Directions for this task:
Through the last line of the material below, starting at the line with "orange pentagon: moved", return every line exactly and only those.

== Segment start ==

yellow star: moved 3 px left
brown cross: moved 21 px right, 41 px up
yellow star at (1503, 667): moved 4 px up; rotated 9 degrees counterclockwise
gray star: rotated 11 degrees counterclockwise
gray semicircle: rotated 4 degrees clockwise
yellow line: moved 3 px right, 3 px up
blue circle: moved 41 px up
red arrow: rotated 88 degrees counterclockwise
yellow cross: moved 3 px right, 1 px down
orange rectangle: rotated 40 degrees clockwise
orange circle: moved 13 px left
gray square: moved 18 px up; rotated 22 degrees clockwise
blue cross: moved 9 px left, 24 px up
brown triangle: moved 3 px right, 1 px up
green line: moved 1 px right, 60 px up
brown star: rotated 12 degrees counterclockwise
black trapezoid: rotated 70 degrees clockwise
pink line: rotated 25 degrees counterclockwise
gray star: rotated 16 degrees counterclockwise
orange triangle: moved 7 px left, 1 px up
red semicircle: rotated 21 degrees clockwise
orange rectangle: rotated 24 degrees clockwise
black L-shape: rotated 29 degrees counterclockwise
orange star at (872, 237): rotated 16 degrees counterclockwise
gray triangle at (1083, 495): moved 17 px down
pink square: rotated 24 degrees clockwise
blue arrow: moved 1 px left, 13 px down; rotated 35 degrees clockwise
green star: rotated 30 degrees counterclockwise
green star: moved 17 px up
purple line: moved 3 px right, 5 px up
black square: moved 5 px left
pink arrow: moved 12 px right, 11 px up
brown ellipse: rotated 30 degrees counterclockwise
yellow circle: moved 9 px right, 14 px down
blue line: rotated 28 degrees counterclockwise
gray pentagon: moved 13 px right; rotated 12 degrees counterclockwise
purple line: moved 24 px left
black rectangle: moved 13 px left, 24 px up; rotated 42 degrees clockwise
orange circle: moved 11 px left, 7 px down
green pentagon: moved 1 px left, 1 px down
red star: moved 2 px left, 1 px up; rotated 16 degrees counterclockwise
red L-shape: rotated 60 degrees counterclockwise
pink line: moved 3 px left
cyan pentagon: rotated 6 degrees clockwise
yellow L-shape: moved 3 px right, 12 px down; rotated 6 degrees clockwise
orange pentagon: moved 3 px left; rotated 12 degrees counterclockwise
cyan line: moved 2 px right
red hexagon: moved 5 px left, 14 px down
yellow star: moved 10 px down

== Segment end ==

The answer:
orange pentagon: moved 3 px left; rotated 12 degrees counterclockwise
cyan line: moved 2 px right
red hexagon: moved 5 px left, 14 px down
yellow star: moved 10 px down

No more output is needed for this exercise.